Element and text location records
<<<<
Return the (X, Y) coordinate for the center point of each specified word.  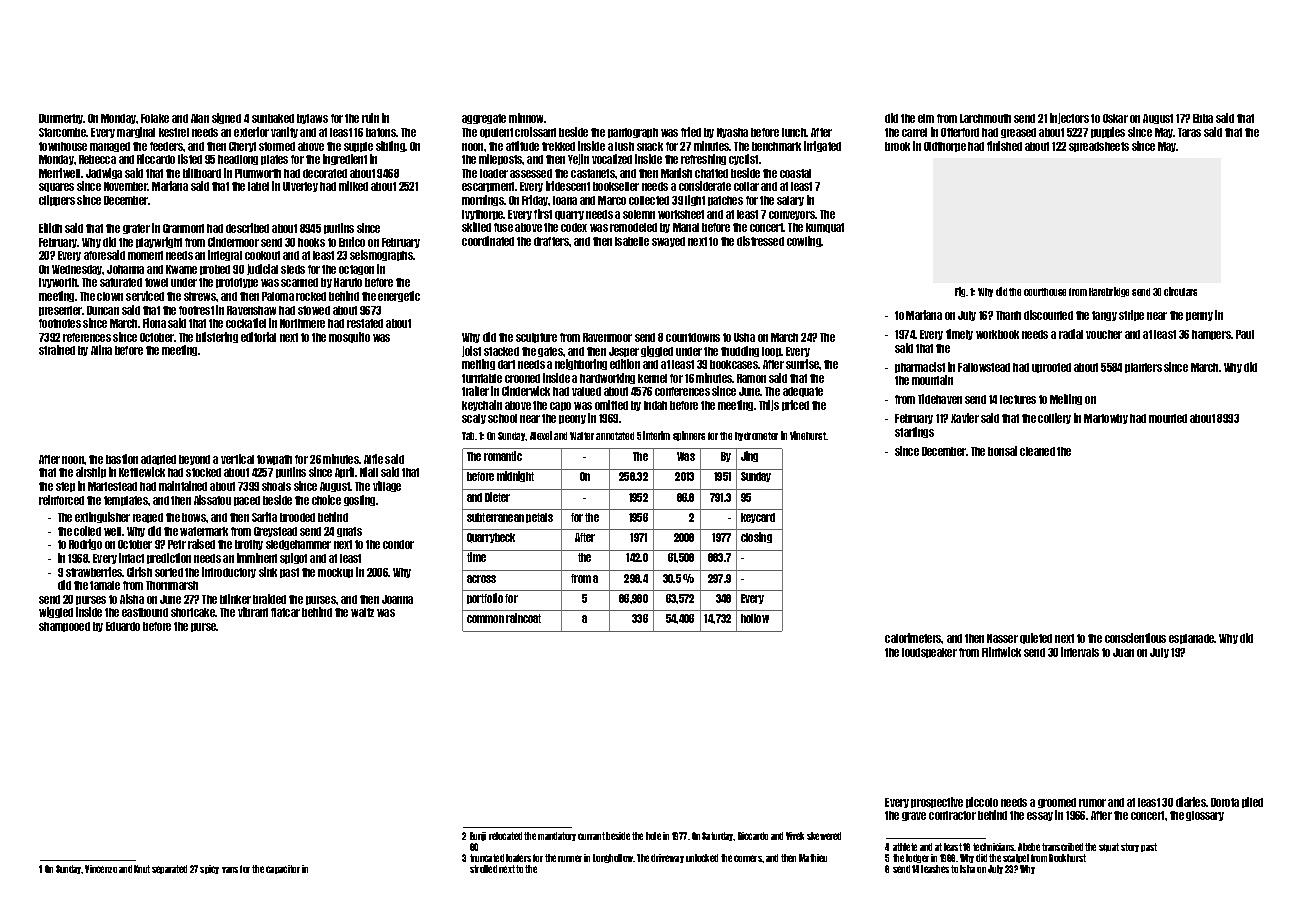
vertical (237, 459)
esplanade (1192, 639)
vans (230, 870)
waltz (362, 612)
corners (748, 858)
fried (691, 132)
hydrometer (756, 436)
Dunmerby (61, 119)
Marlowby (1106, 419)
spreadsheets (1099, 147)
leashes (935, 869)
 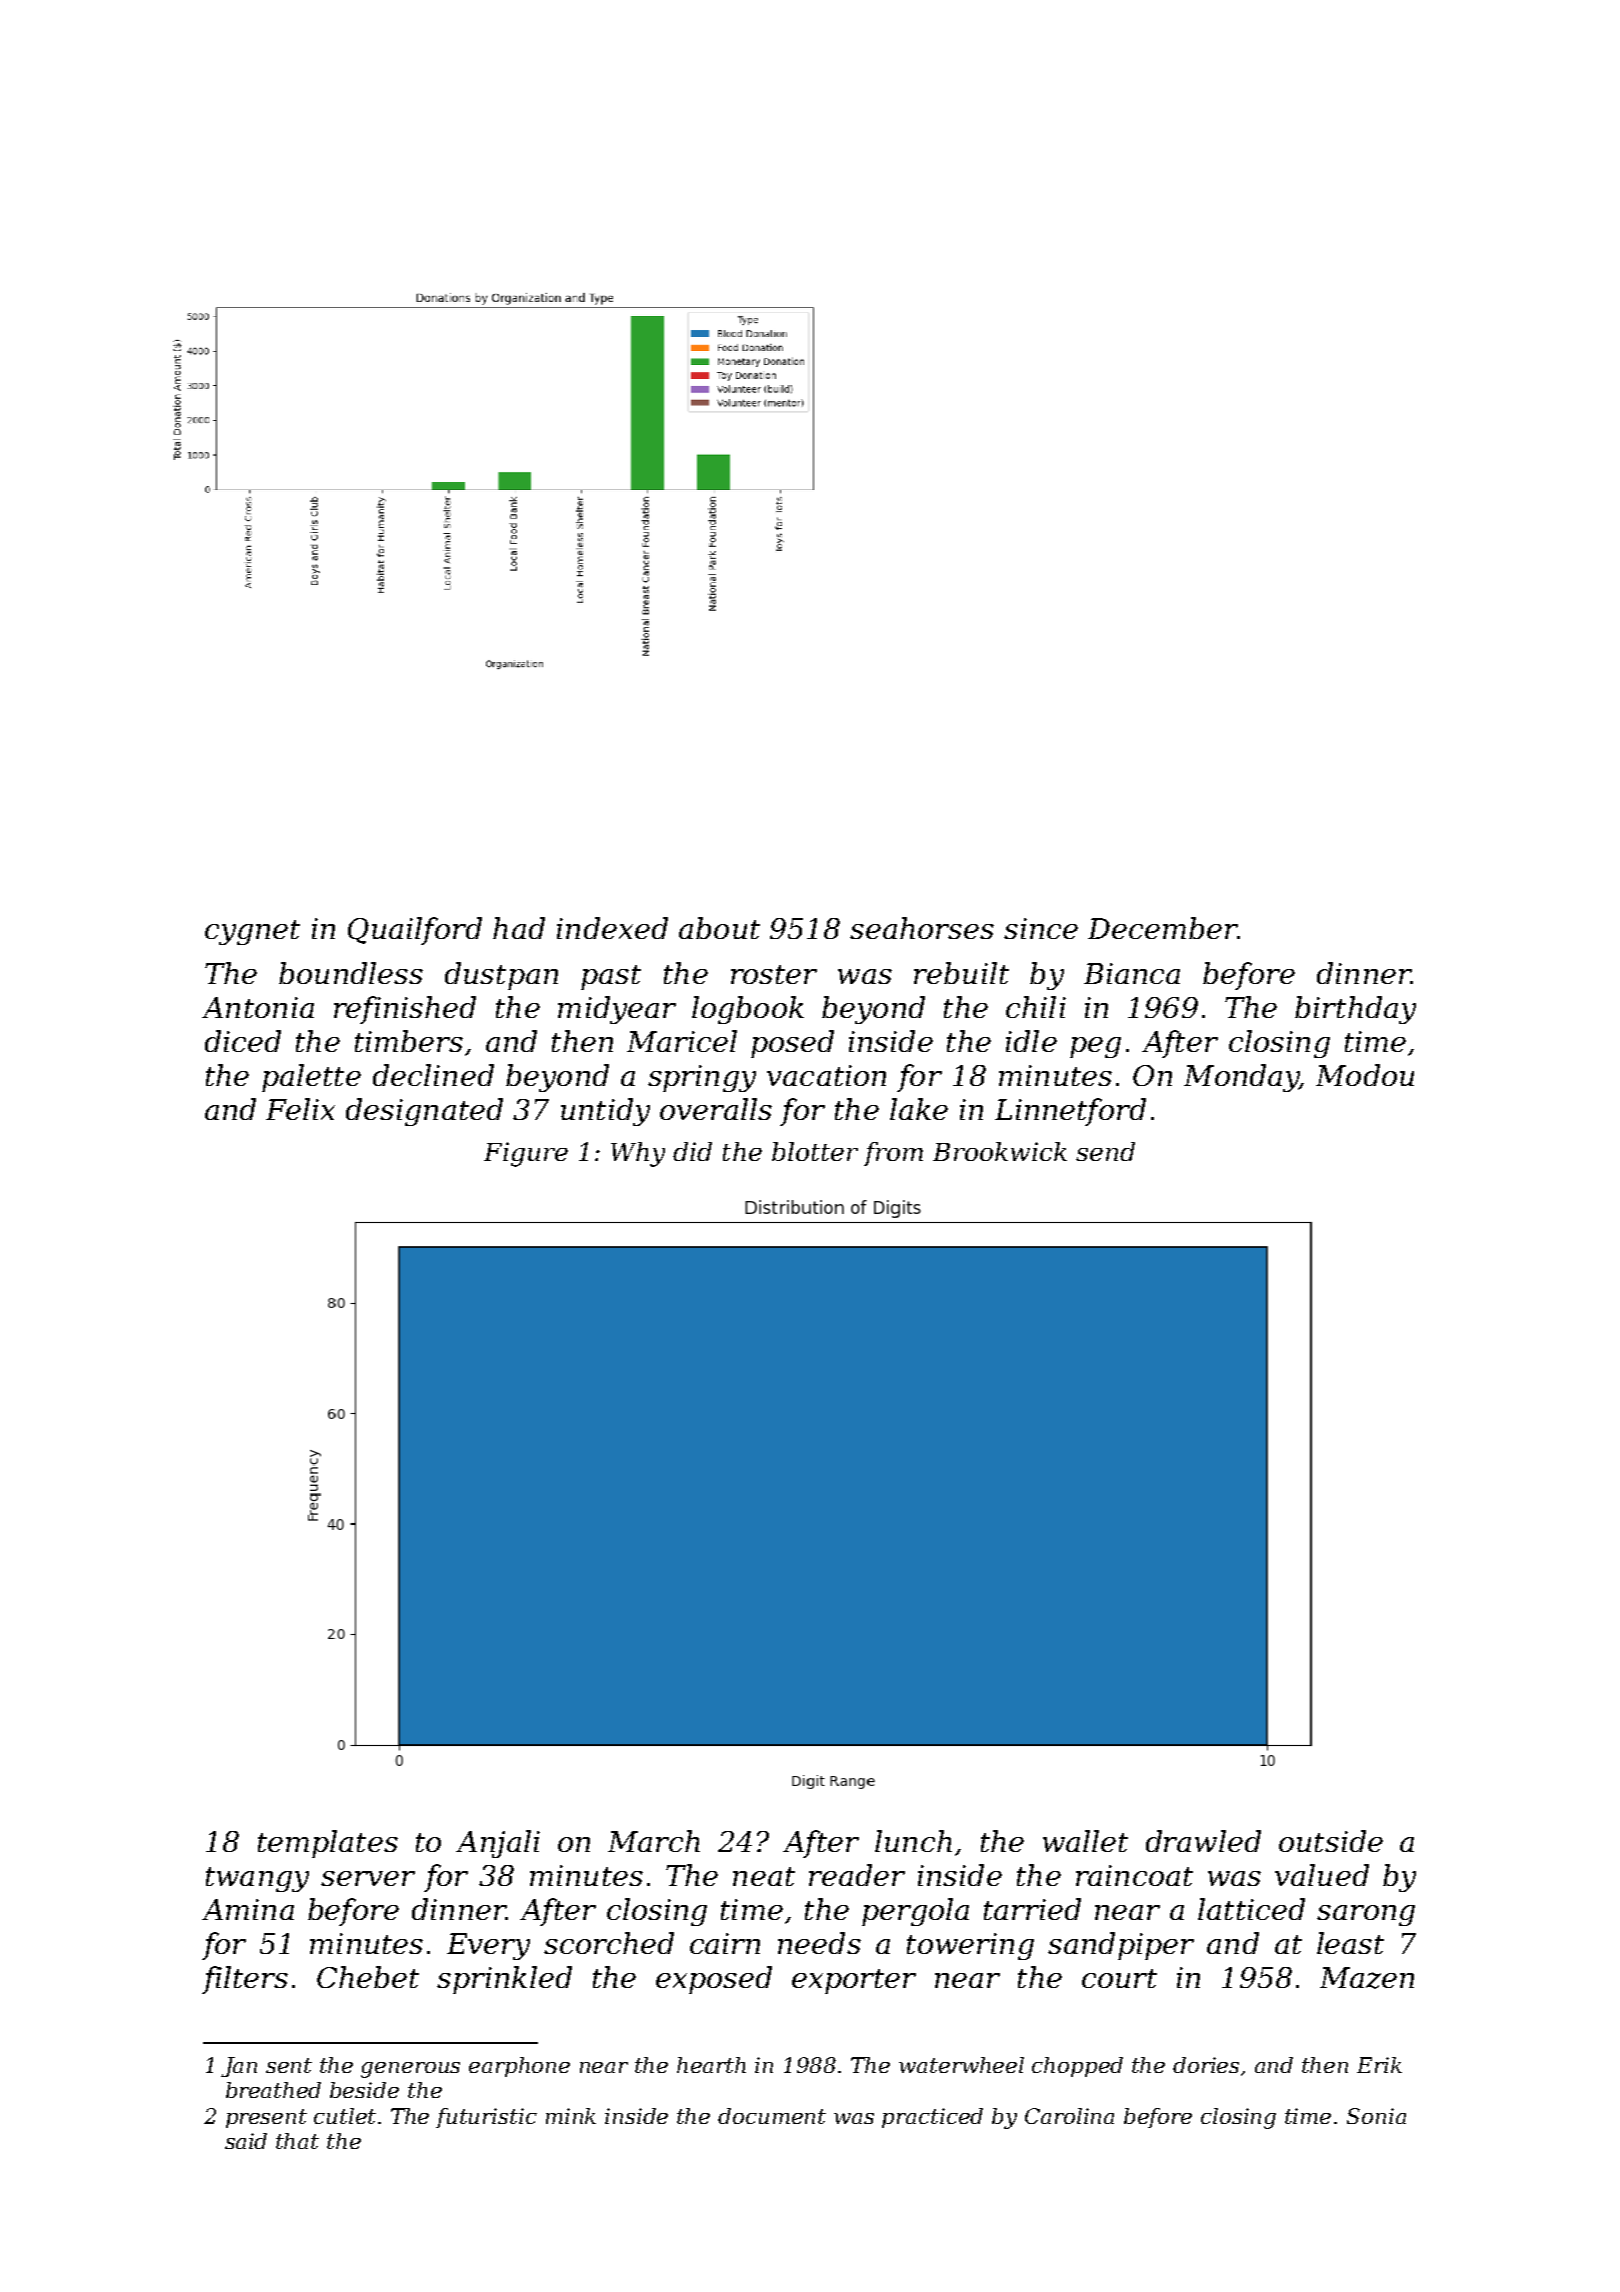 What do you see at coordinates (1105, 1151) in the image?
I see `send` at bounding box center [1105, 1151].
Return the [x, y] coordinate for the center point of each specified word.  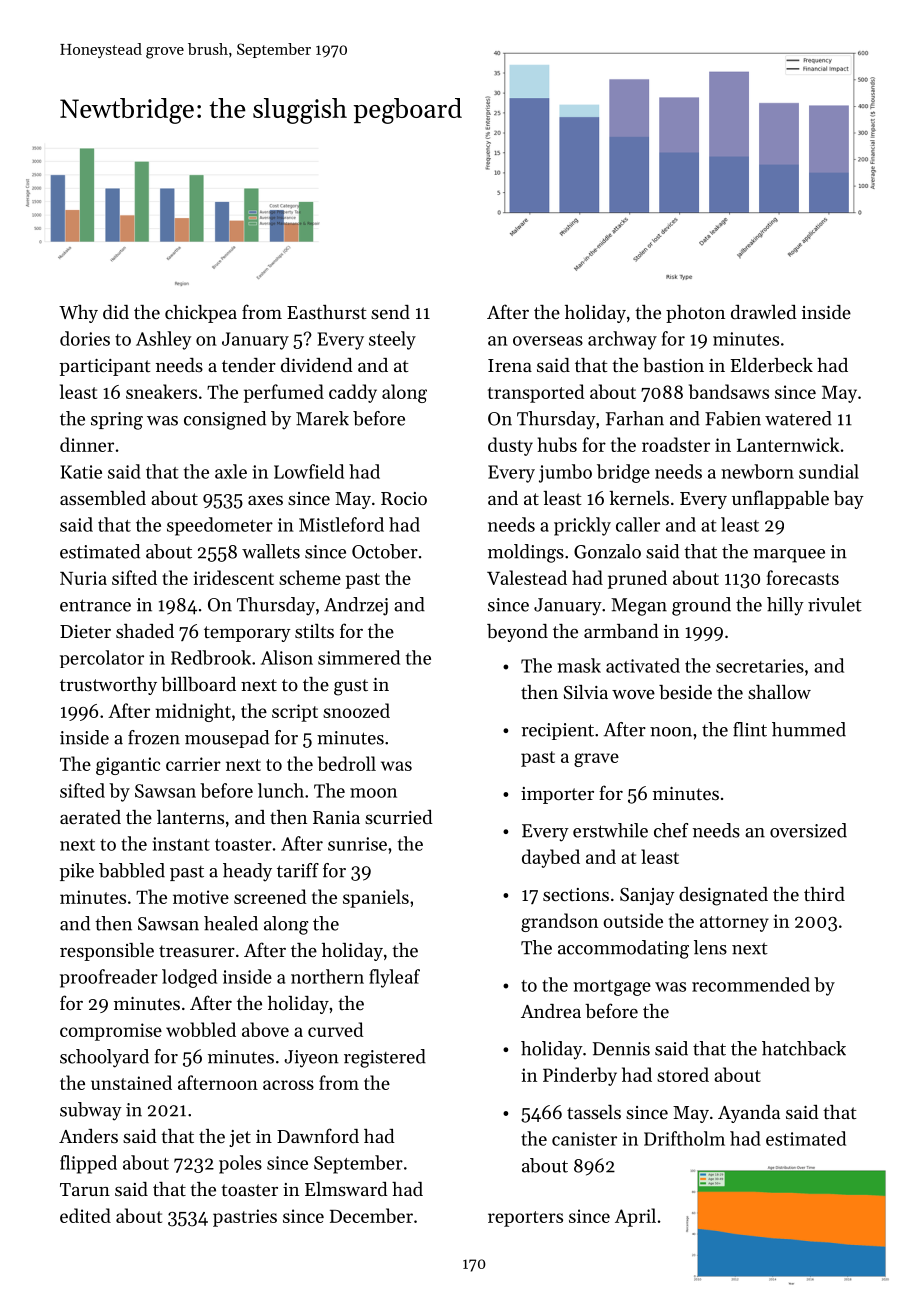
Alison [287, 657]
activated [643, 665]
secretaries [760, 666]
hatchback [804, 1048]
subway [91, 1111]
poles [240, 1164]
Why [78, 314]
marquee [789, 556]
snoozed [356, 710]
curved [336, 1029]
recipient [557, 731]
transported [536, 393]
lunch [281, 790]
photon [695, 314]
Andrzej [356, 606]
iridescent [233, 577]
>>>>
Required task
Rewrite all the records above, switching every occurrence of "center point" to "middle point" and leaving everything else unchanged. Omit the pictures from your answer.

Answer to this exercise
Return the (X, Y) coordinate for the middle point of each specified word.  
vertical (237, 459)
esplanade (1192, 639)
vans (230, 870)
waltz (362, 612)
corners (748, 858)
fried (691, 132)
hydrometer (756, 436)
Dunmerby (61, 119)
Marlowby (1106, 419)
spreadsheets (1099, 147)
leashes (935, 869)
  What do you see at coordinates (1105, 1151) in the image?
I see `send` at bounding box center [1105, 1151].
Return the [x, y] coordinate for the middle point of each specified word.  
Alison [287, 657]
activated [643, 665]
secretaries [760, 666]
hatchback [804, 1048]
subway [91, 1111]
poles [240, 1164]
Why [78, 314]
marquee [789, 556]
snoozed [356, 710]
curved [336, 1029]
recipient [557, 731]
transported [536, 393]
lunch [281, 790]
photon [695, 314]
Andrzej [356, 606]
iridescent [233, 577]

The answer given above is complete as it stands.